ACTION ITEM:
If pictures appear among the lines below, leave them out while you return exactly the lines from the one with "pink nut [113,281,164,326]" through the one with "pink bucket [114,46,186,140]".

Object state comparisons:
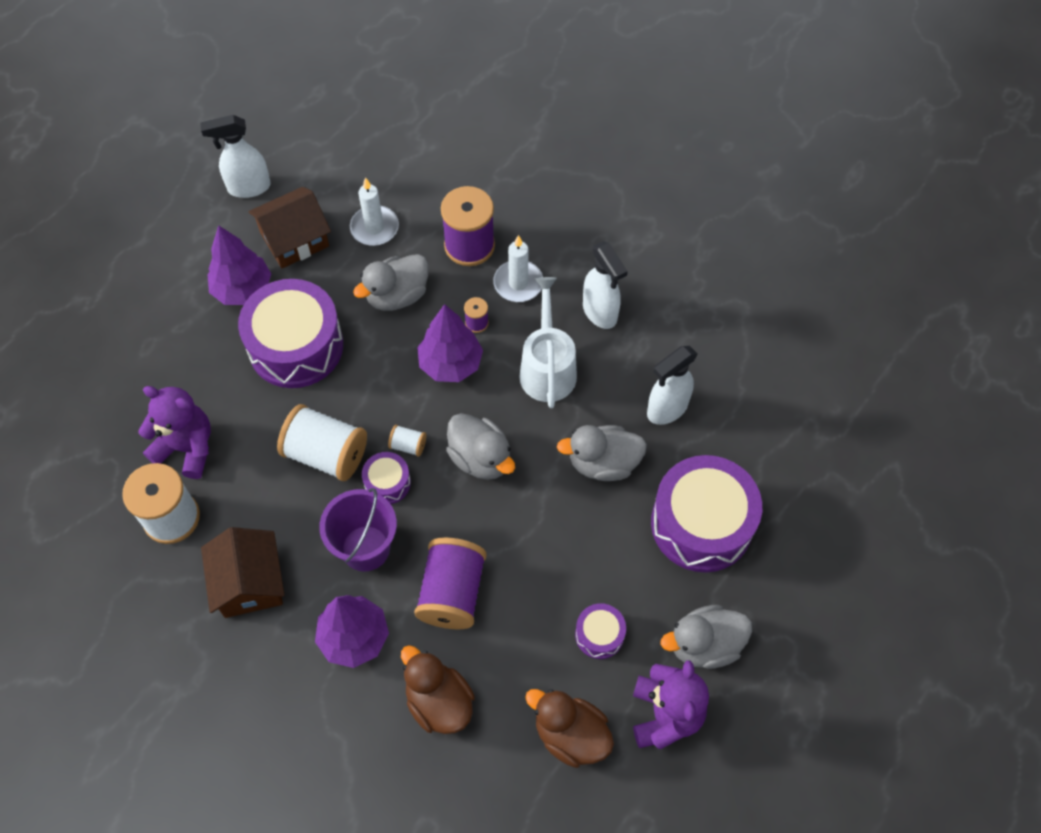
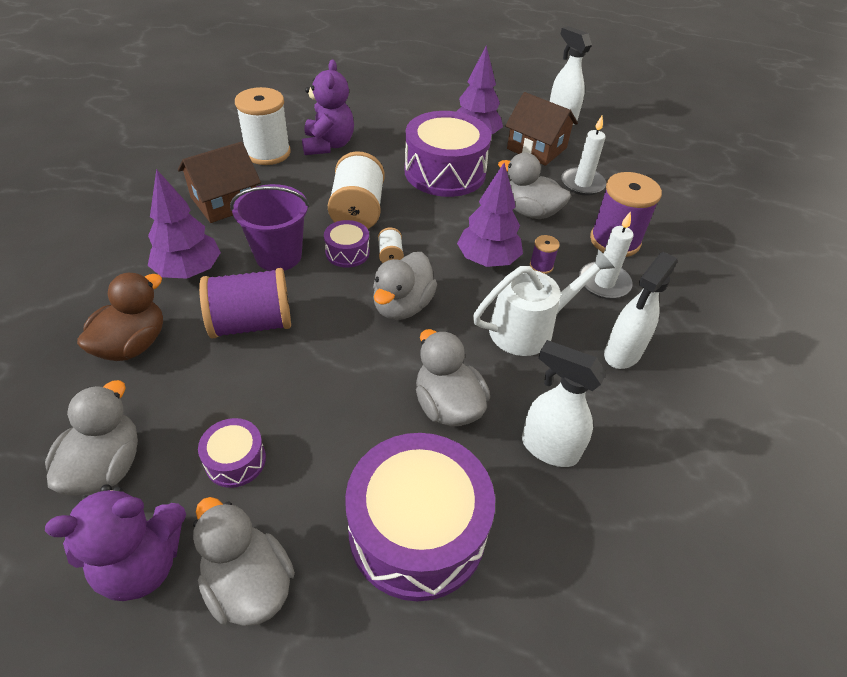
camera: 65 degrees right, 15 degrees down
brown duck [525,689,614,768] -> grey duck [45,380,138,496]

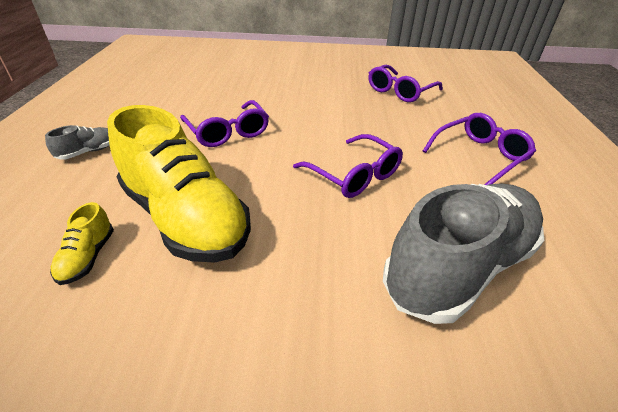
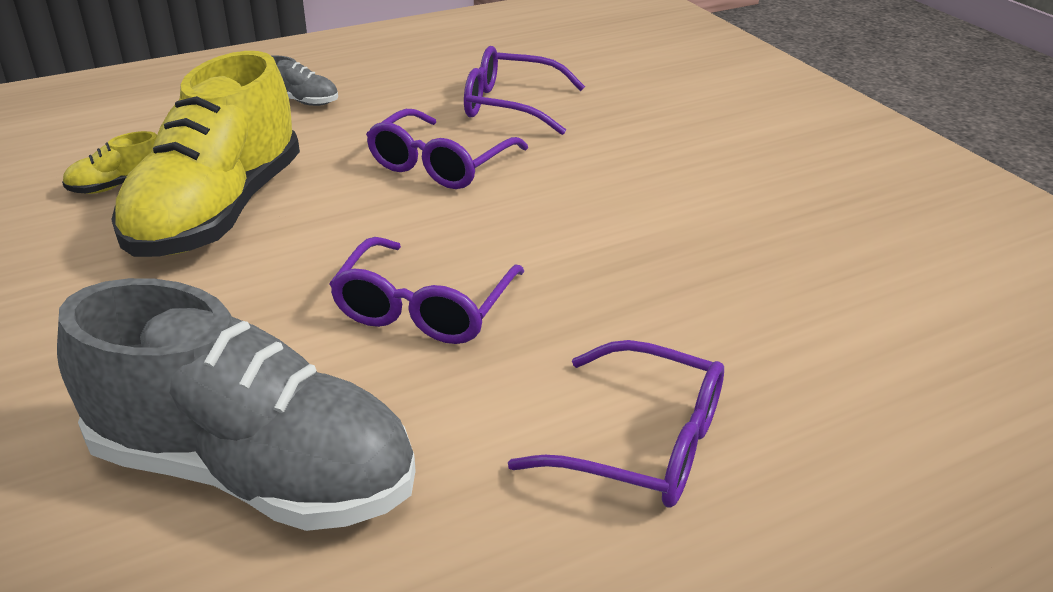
camera: 60 degrees right, 5 degrees down
purple glasses [368,65,443,102] -> purple glasses moved to [464,46,585,135]

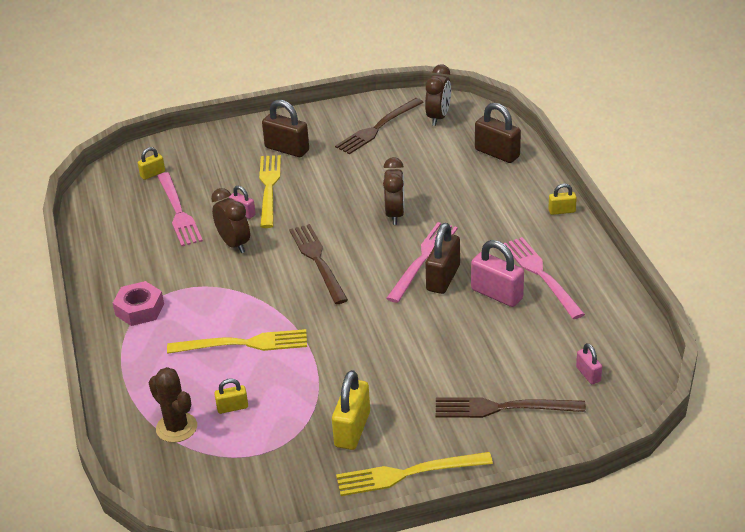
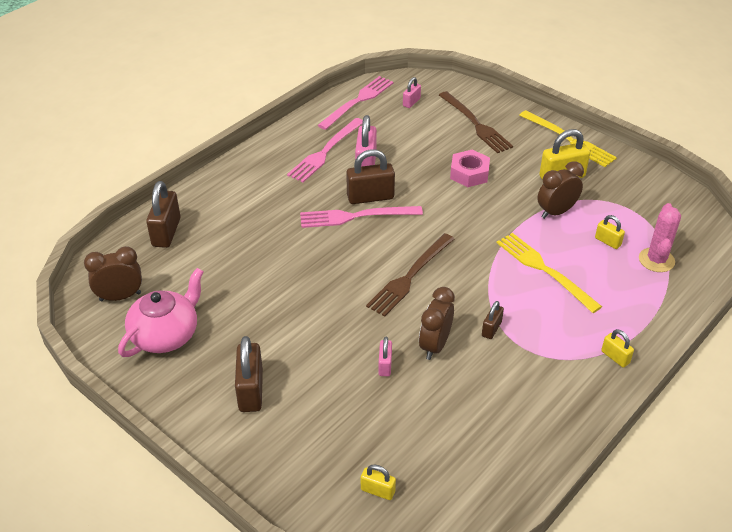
camera: 125 degrees left, 5 degrees up
pink nut [113,281,164,326] -> pink nut moved to [450,150,490,187]
brown cactus [149,367,197,443] -> pink cactus [639,203,681,272]
pink fork [157,172,203,246] -> pink fork moved to [318,76,394,130]
yellow fork [259,155,281,228] -> none
brown fork [335,98,424,154] -> pink teapot [118,268,204,357]
brown clock [383,157,404,225] -> brown clock moved to [537,161,584,219]
yellow padlock [548,184,577,215] -> yellow padlock moved to [601,329,634,368]
none -> brown padlock [482,301,504,339]

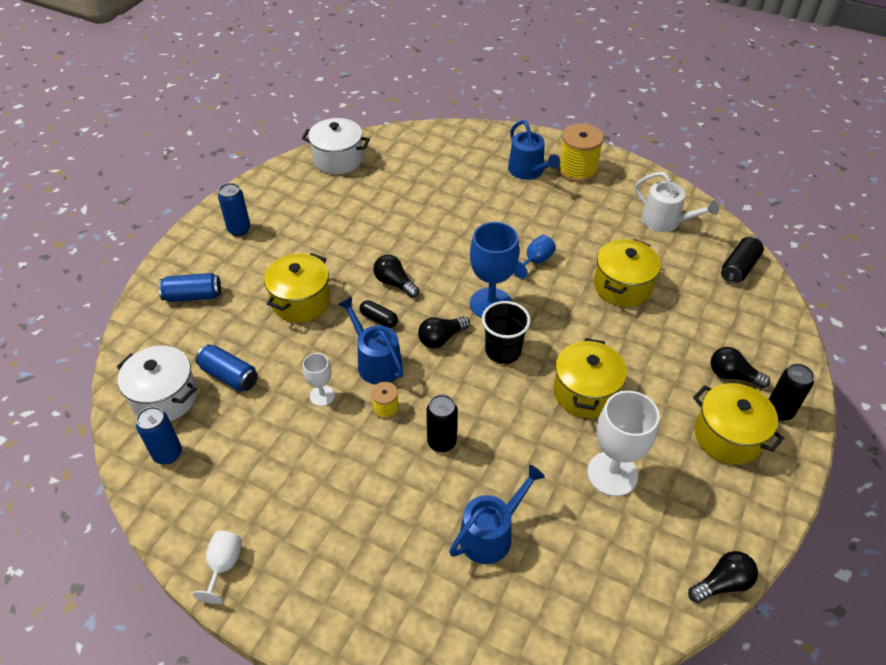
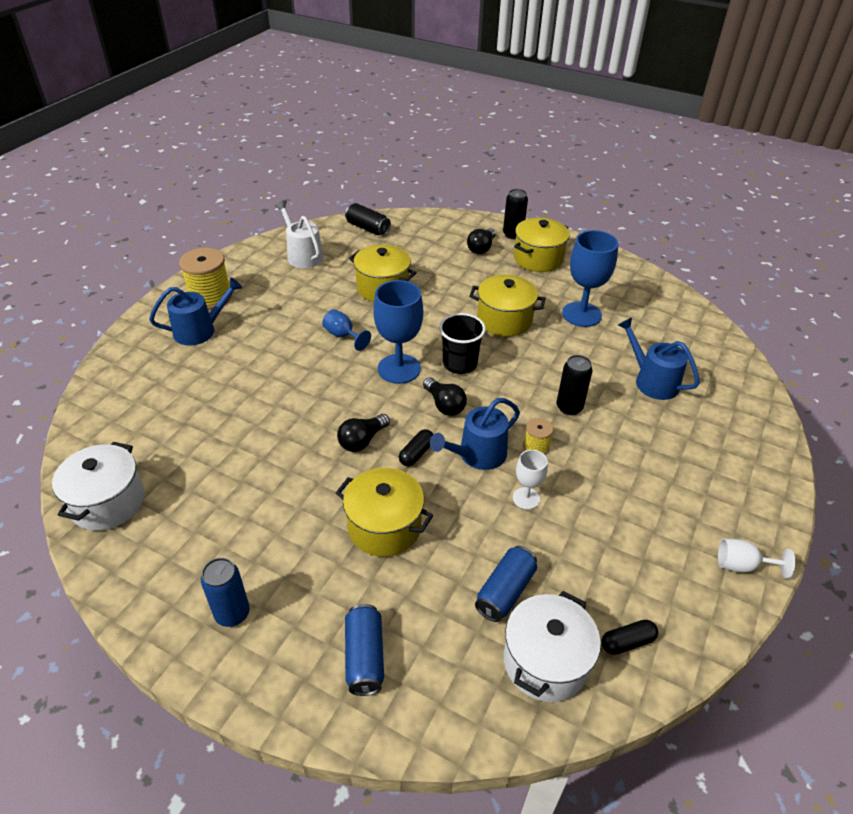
camera: 90 degrees left, 5 degrees down
blue can [136,407,182,465] -> black capsule [601,620,658,655]
white goblet [587,391,660,497] -> blue goblet [562,230,618,327]
white watering can [635,172,719,232] -> white watering can turned 75 degrees counterclockwise [275,200,323,268]
black light bulb [688,551,758,603] -> none

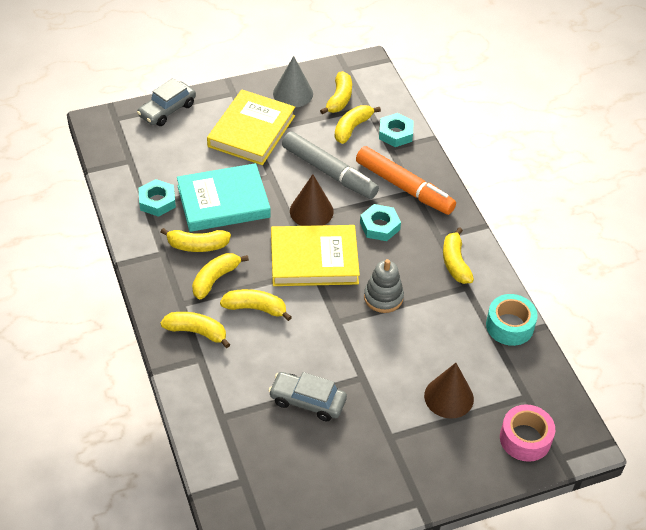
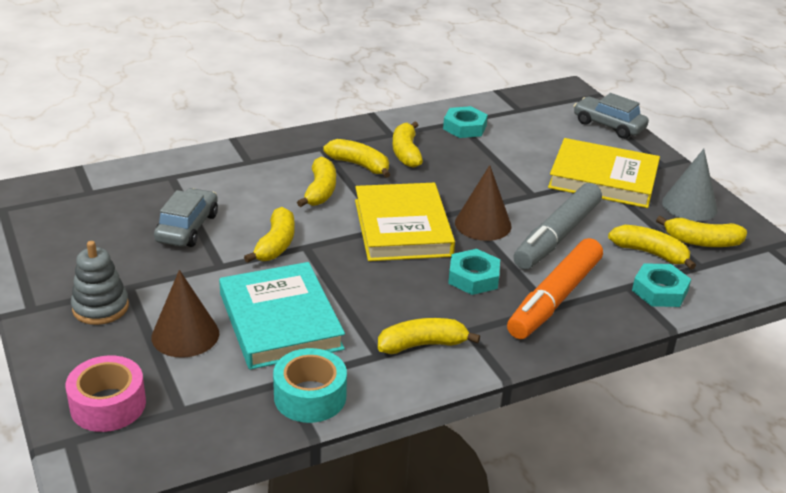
camera: 85 degrees right, 15 degrees down
yellow banana [161,312,230,348] -> yellow banana moved to [244,207,295,263]
turquoise book [177,163,271,232] -> turquoise book moved to [219,262,345,370]
grey stacking toy [364,259,404,313] -> grey stacking toy moved to [71,241,129,325]

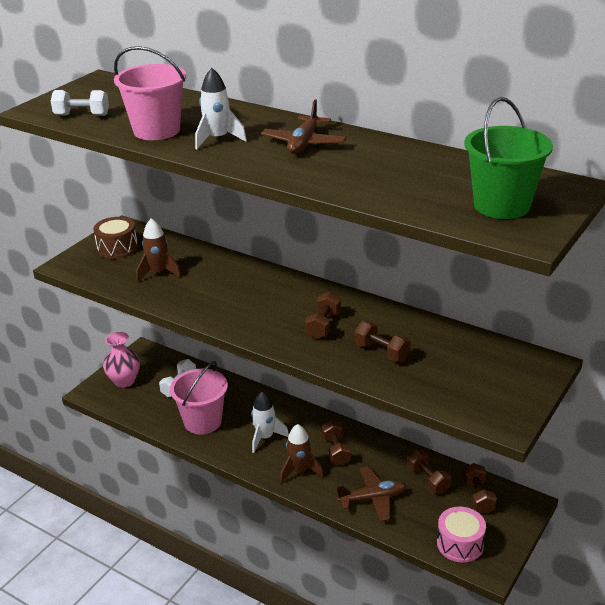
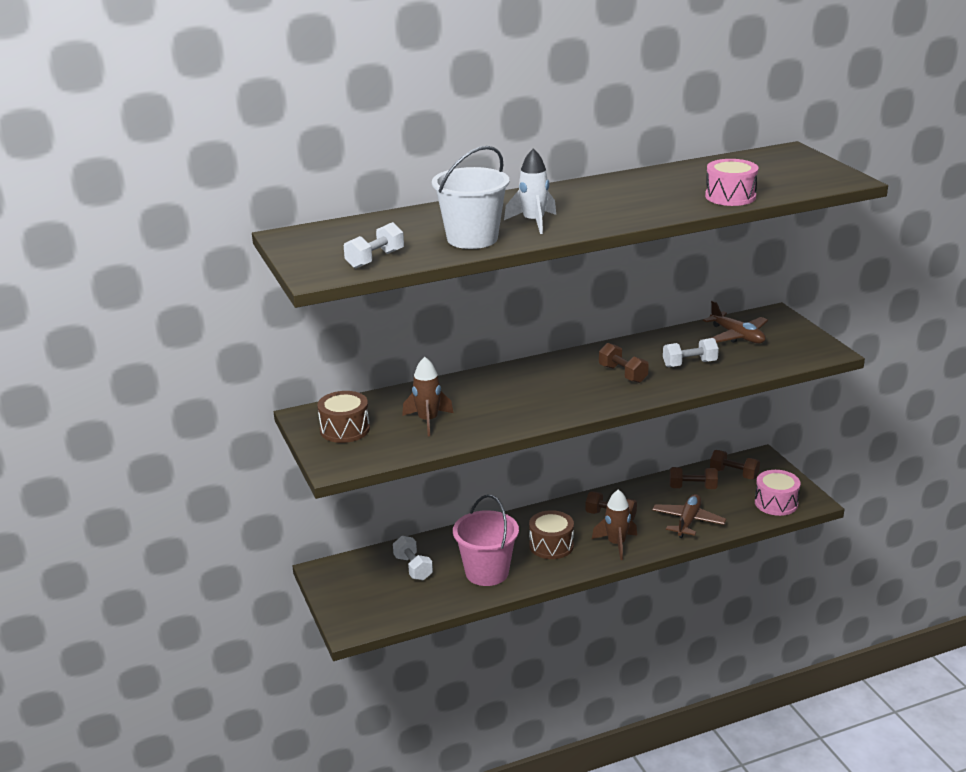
camera: 55 degrees left, 5 degrees down
pink vase [103,332,140,388] -> none
pink bucket [114,46,186,140] -> white bucket [432,146,509,249]
white rocket [251,392,289,453] -> brown drum [529,510,574,559]
brown plane [261,100,347,154] -> brown plane moved to [703,300,768,344]
brown dumbbell [354,321,411,362] -> white dumbbell [663,338,719,367]
green bucket [464,97,553,219] -> none
none -> pink drum [705,159,758,206]

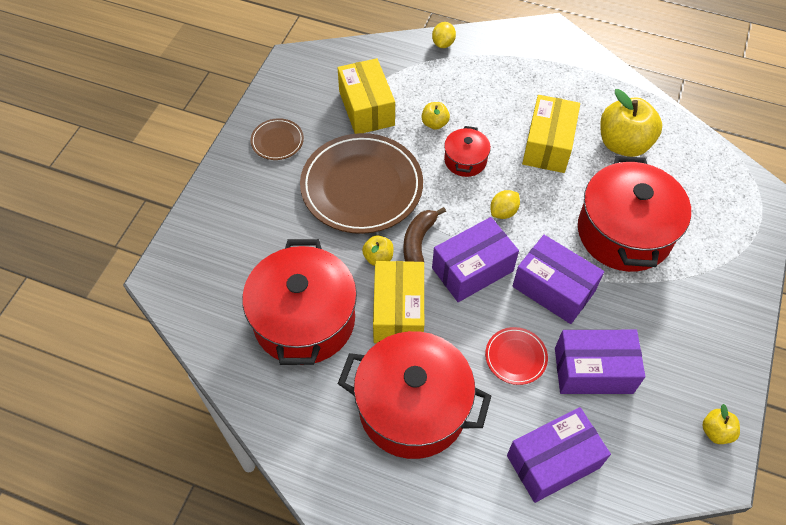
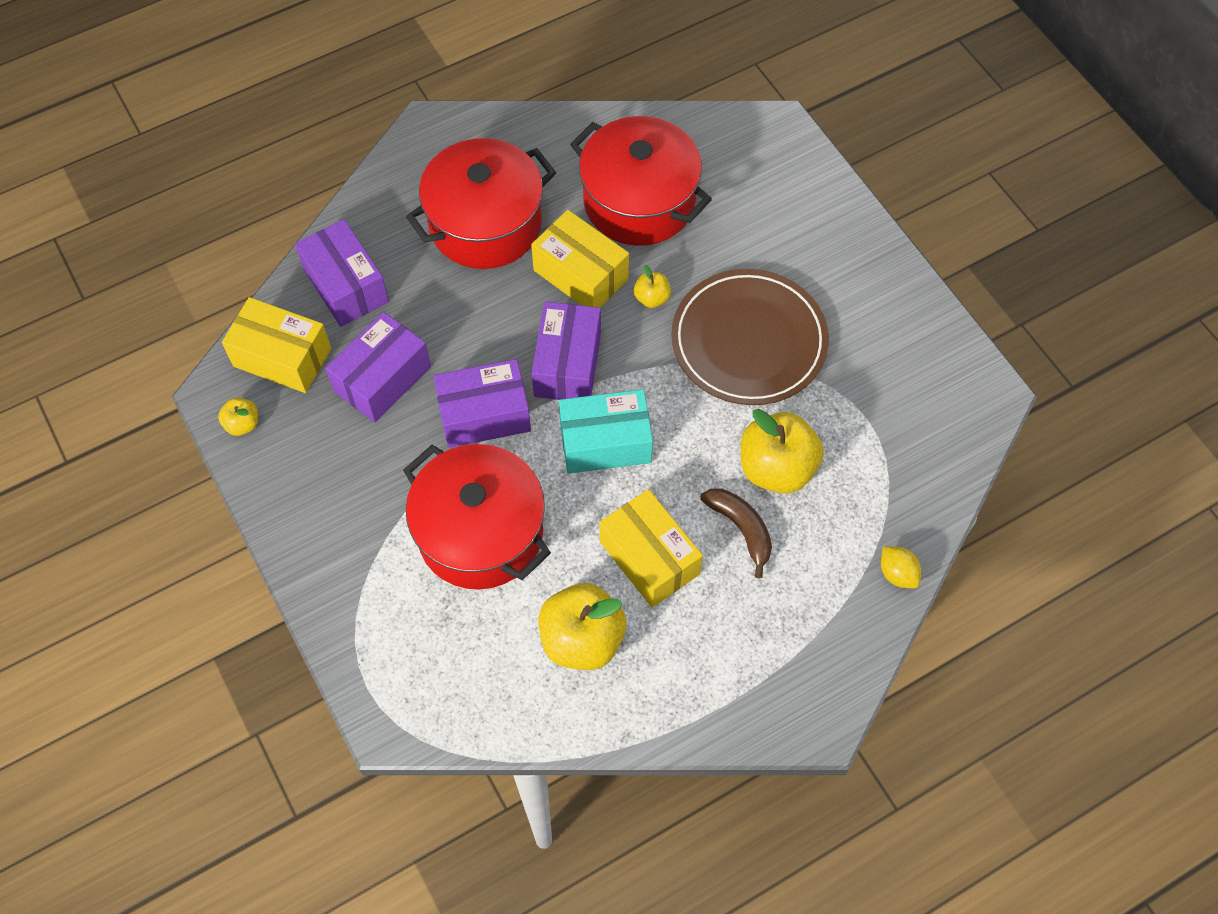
camera: 130 degrees right, 5 degrees up
brown plate [250,118,304,160] -> none
yellow box [338,58,395,134] -> yellow box moved to [222,297,331,393]
brown banana [403,207,446,262] -> brown banana moved to [700,488,772,578]
yellow apple [421,102,450,130] -> yellow apple [741,409,824,494], size x2.07
red pot [444,126,491,177] -> none
red plate [485,327,548,385] -> none
yellow lemon [490,190,520,219] -> turquoise box [559,389,653,474]
purple box [507,407,611,503] -> purple box turned 45 degrees counterclockwise [295,219,389,327]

ANSWER TO THE EXERCISE:
pink nut [113,281,164,326] -> pink nut moved to [450,150,490,187]
brown cactus [149,367,197,443] -> pink cactus [639,203,681,272]
pink fork [157,172,203,246] -> pink fork moved to [318,76,394,130]
yellow fork [259,155,281,228] -> none
brown fork [335,98,424,154] -> pink teapot [118,268,204,357]
brown clock [383,157,404,225] -> brown clock moved to [537,161,584,219]
yellow padlock [548,184,577,215] -> yellow padlock moved to [601,329,634,368]
none -> brown padlock [482,301,504,339]

camera: 90 degrees left, 5 degrees down
blue can [136,407,182,465] -> black capsule [601,620,658,655]
white goblet [587,391,660,497] -> blue goblet [562,230,618,327]
white watering can [635,172,719,232] -> white watering can turned 75 degrees counterclockwise [275,200,323,268]
black light bulb [688,551,758,603] -> none

camera: 85 degrees right, 15 degrees down
yellow banana [161,312,230,348] -> yellow banana moved to [244,207,295,263]
turquoise book [177,163,271,232] -> turquoise book moved to [219,262,345,370]
grey stacking toy [364,259,404,313] -> grey stacking toy moved to [71,241,129,325]

camera: 55 degrees left, 5 degrees down
pink vase [103,332,140,388] -> none
pink bucket [114,46,186,140] -> white bucket [432,146,509,249]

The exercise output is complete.